**Collection entries:**

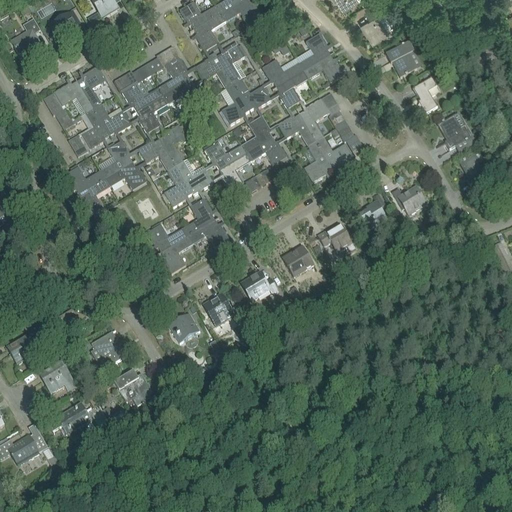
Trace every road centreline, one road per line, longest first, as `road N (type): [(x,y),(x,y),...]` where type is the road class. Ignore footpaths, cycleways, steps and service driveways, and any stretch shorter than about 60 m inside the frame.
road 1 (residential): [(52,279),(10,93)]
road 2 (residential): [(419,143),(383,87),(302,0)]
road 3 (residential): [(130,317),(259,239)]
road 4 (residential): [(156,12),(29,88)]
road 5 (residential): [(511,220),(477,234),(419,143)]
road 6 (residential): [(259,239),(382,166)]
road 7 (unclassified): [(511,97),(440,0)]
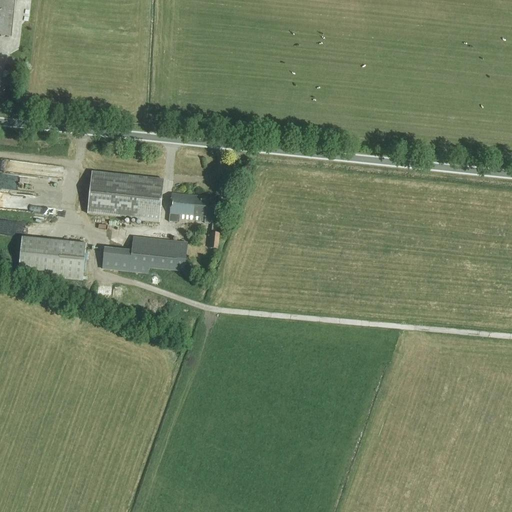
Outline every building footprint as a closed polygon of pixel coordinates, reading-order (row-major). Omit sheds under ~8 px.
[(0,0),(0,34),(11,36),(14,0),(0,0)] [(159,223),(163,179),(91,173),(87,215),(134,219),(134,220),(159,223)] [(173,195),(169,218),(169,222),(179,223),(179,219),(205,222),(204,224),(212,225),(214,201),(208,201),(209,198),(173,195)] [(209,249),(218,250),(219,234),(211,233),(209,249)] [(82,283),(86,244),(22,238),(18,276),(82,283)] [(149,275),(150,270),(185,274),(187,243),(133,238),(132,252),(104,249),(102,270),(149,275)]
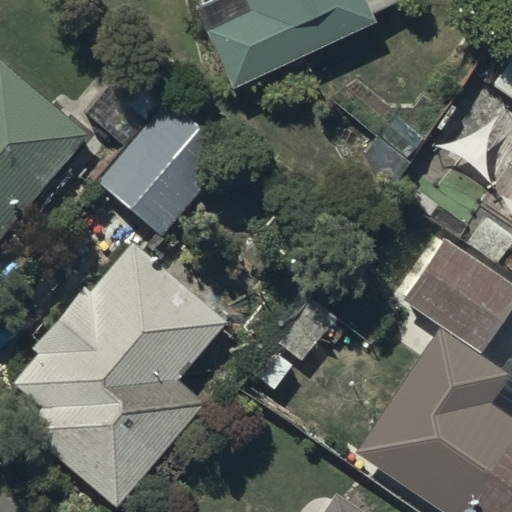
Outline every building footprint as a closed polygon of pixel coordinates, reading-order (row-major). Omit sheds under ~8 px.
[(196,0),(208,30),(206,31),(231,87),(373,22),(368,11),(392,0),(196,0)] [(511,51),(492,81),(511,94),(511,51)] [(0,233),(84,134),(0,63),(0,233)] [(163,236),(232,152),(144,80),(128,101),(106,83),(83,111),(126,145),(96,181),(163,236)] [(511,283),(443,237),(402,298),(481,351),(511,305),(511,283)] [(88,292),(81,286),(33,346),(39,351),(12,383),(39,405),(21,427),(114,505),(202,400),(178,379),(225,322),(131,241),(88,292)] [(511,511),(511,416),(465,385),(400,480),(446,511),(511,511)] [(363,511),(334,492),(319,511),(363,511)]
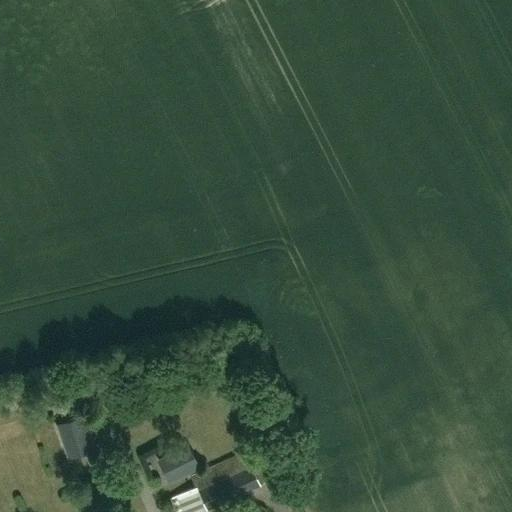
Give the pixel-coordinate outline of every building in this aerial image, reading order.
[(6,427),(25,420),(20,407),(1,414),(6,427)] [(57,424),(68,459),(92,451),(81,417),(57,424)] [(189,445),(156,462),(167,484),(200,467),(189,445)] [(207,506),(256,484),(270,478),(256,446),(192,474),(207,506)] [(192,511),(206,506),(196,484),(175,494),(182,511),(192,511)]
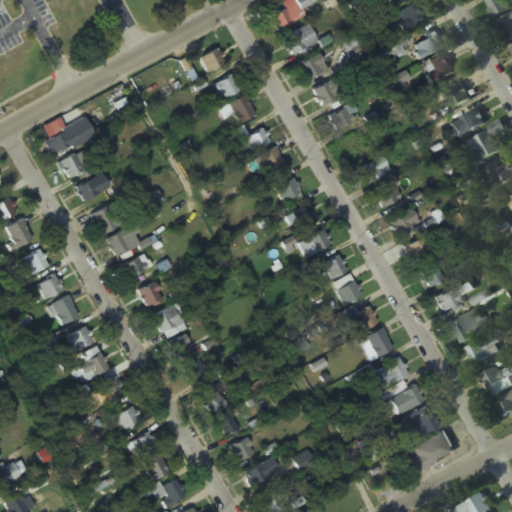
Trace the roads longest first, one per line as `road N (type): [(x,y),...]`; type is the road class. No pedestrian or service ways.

**What the exercise asks:** Rewrite all the lines above, changing every "road class" to "road category" and keeping everything else the same. Leave out the pictures.

**In response:**
Trace every road centreline, one road per line, longest first, as `road N (type): [(x,y),(x,y),...]` where type is the road category. Ignore footpaths, cycleways, steps and service driveways, and any stretch shorter than about 60 m inside the frame.
road 1 (residential): [(52,279),(10,93)]
road 2 (residential): [(419,143),(383,87),(302,0)]
road 3 (residential): [(130,317),(259,239)]
road 4 (residential): [(156,12),(29,88)]
road 5 (residential): [(511,220),(477,234),(419,143)]
road 6 (residential): [(259,239),(382,166)]
road 7 (unclassified): [(511,97),(440,0)]
Outline every building footprint as a closed polygon of pixel coordinates, reading-order (row-major). Omit sheds under ~8 px.
[(0,0),(0,34),(11,36),(14,0),(0,0)] [(159,223),(163,179),(91,173),(87,215),(134,219),(134,220),(159,223)] [(173,195),(169,218),(169,222),(179,223),(179,219),(205,222),(204,224),(212,225),(214,201),(208,201),(209,198),(173,195)] [(209,249),(218,250),(219,234),(211,233),(209,249)] [(82,283),(86,244),(22,238),(18,276),(82,283)] [(149,275),(150,270),(185,274),(187,243),(133,238),(132,252),(104,249),(102,270),(149,275)]
Outline every building footprint as a closed polygon of pixel coordinates, reading-order (row-major). Omit sheds under ~8 px.
[(196,0),(208,30),(206,31),(231,87),(373,22),(368,11),(392,0),(196,0)] [(511,51),(492,81),(511,94),(511,51)] [(0,233),(84,134),(0,63),(0,233)] [(163,236),(232,152),(144,80),(128,101),(106,83),(83,111),(126,145),(96,181),(163,236)] [(511,283),(443,237),(402,298),(481,351),(511,305),(511,283)] [(88,292),(81,286),(33,346),(39,351),(12,383),(39,405),(21,427),(114,505),(202,400),(178,379),(225,322),(131,241),(88,292)] [(511,511),(511,416),(465,385),(400,480),(446,511),(511,511)] [(363,511),(334,492),(319,511),(363,511)]
Give the pixel-coordinate outline of every building in this aerial image, reading order.
[(6,427),(25,420),(20,407),(1,414),(6,427)] [(57,424),(68,459),(92,451),(81,417),(57,424)] [(189,445),(156,462),(167,484),(200,467),(189,445)] [(207,506),(256,484),(270,478),(256,446),(192,474),(207,506)] [(192,511),(206,506),(196,484),(175,494),(182,511),(192,511)]
Trace the roads longest first, one per line as `road N (type): [(x,y),...]`; type is the road category. No pedestrian or service ways.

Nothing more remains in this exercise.